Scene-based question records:
+ + + +

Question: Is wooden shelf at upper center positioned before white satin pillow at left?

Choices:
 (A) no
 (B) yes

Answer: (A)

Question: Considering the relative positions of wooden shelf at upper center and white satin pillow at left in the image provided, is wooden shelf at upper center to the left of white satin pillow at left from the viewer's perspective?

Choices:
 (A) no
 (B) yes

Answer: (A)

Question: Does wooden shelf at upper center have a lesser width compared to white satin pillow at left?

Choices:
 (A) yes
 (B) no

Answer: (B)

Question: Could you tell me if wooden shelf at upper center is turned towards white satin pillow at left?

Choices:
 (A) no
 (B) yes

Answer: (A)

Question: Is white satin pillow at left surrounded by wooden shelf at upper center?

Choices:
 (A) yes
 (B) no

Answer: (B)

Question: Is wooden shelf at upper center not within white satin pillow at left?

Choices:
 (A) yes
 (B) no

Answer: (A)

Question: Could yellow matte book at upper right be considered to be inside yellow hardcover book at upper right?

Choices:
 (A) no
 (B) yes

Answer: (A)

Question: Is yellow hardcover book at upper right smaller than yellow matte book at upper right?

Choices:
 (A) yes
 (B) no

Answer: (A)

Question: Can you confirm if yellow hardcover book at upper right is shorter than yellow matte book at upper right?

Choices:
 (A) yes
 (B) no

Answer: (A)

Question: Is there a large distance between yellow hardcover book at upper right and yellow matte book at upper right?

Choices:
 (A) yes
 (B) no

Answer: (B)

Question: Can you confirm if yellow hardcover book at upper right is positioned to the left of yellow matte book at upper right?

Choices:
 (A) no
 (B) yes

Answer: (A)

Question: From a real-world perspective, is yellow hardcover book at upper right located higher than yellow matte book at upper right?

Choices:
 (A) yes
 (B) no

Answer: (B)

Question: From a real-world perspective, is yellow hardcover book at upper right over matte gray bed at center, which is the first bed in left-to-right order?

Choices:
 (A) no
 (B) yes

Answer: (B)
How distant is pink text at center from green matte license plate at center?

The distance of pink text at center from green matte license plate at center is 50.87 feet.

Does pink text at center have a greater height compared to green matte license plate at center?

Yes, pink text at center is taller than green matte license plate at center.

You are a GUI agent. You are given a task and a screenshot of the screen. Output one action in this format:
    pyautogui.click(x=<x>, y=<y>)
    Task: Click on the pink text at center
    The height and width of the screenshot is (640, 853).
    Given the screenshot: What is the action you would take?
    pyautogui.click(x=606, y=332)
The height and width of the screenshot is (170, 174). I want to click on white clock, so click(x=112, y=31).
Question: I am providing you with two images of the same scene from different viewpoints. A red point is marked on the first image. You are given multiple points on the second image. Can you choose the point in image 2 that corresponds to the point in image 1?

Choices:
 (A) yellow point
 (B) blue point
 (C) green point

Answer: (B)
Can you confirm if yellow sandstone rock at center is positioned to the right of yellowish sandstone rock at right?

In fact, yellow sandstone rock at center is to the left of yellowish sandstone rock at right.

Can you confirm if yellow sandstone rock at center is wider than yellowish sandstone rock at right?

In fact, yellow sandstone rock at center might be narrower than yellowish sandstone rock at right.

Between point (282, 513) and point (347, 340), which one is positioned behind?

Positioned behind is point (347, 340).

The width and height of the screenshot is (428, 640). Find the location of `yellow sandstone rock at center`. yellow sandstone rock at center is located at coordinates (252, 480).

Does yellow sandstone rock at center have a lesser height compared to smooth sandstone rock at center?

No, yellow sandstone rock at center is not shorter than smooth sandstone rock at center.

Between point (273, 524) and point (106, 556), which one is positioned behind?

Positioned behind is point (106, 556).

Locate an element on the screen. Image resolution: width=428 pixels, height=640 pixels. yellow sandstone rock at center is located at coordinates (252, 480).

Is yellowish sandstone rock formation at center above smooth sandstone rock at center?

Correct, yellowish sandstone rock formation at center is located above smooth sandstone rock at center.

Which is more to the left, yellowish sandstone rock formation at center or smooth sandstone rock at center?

+ + + +

Please copy all of the lines above word for word, without changing anything.

--- RESPONSE ---
Question: Is wooden shelf at upper center positioned before white satin pillow at left?

Choices:
 (A) no
 (B) yes

Answer: (A)

Question: Considering the relative positions of wooden shelf at upper center and white satin pillow at left in the image provided, is wooden shelf at upper center to the left of white satin pillow at left from the viewer's perspective?

Choices:
 (A) no
 (B) yes

Answer: (A)

Question: Does wooden shelf at upper center have a lesser width compared to white satin pillow at left?

Choices:
 (A) yes
 (B) no

Answer: (B)

Question: Could you tell me if wooden shelf at upper center is turned towards white satin pillow at left?

Choices:
 (A) no
 (B) yes

Answer: (A)

Question: Is white satin pillow at left surrounded by wooden shelf at upper center?

Choices:
 (A) yes
 (B) no

Answer: (B)

Question: Is wooden shelf at upper center not within white satin pillow at left?

Choices:
 (A) yes
 (B) no

Answer: (A)

Question: Could yellow matte book at upper right be considered to be inside yellow hardcover book at upper right?

Choices:
 (A) no
 (B) yes

Answer: (A)

Question: Is yellow hardcover book at upper right smaller than yellow matte book at upper right?

Choices:
 (A) yes
 (B) no

Answer: (A)

Question: Can you confirm if yellow hardcover book at upper right is shorter than yellow matte book at upper right?

Choices:
 (A) yes
 (B) no

Answer: (A)

Question: Is there a large distance between yellow hardcover book at upper right and yellow matte book at upper right?

Choices:
 (A) yes
 (B) no

Answer: (B)

Question: Can you confirm if yellow hardcover book at upper right is positioned to the left of yellow matte book at upper right?

Choices:
 (A) no
 (B) yes

Answer: (A)

Question: From a real-world perspective, is yellow hardcover book at upper right located higher than yellow matte book at upper right?

Choices:
 (A) yes
 (B) no

Answer: (B)

Question: From a real-world perspective, is yellow hardcover book at upper right over matte gray bed at center, which is the first bed in left-to-right order?

Choices:
 (A) no
 (B) yes

Answer: (B)
How distant is pink text at center from green matte license plate at center?

The distance of pink text at center from green matte license plate at center is 50.87 feet.

Does pink text at center have a greater height compared to green matte license plate at center?

Yes, pink text at center is taller than green matte license plate at center.

You are a GUI agent. You are given a task and a screenshot of the screen. Output one action in this format:
    pyautogui.click(x=<x>, y=<y>)
    Task: Click on the pink text at center
    The height and width of the screenshot is (640, 853).
    Given the screenshot: What is the action you would take?
    pyautogui.click(x=606, y=332)
The height and width of the screenshot is (170, 174). I want to click on white clock, so click(x=112, y=31).
Question: I am providing you with two images of the same scene from different viewpoints. A red point is marked on the first image. You are given multiple points on the second image. Can you choose the point in image 2 that corresponds to the point in image 1?

Choices:
 (A) yellow point
 (B) blue point
 (C) green point

Answer: (B)
Can you confirm if yellow sandstone rock at center is positioned to the right of yellowish sandstone rock at right?

In fact, yellow sandstone rock at center is to the left of yellowish sandstone rock at right.

Can you confirm if yellow sandstone rock at center is wider than yellowish sandstone rock at right?

In fact, yellow sandstone rock at center might be narrower than yellowish sandstone rock at right.

Between point (282, 513) and point (347, 340), which one is positioned behind?

Positioned behind is point (347, 340).

The width and height of the screenshot is (428, 640). Find the location of `yellow sandstone rock at center`. yellow sandstone rock at center is located at coordinates (252, 480).

Does yellow sandstone rock at center have a lesser height compared to smooth sandstone rock at center?

No, yellow sandstone rock at center is not shorter than smooth sandstone rock at center.

Between point (273, 524) and point (106, 556), which one is positioned behind?

Positioned behind is point (106, 556).

Locate an element on the screen. Image resolution: width=428 pixels, height=640 pixels. yellow sandstone rock at center is located at coordinates (252, 480).

Is yellowish sandstone rock formation at center above smooth sandstone rock at center?

Correct, yellowish sandstone rock formation at center is located above smooth sandstone rock at center.

Which is more to the left, yellowish sandstone rock formation at center or smooth sandstone rock at center?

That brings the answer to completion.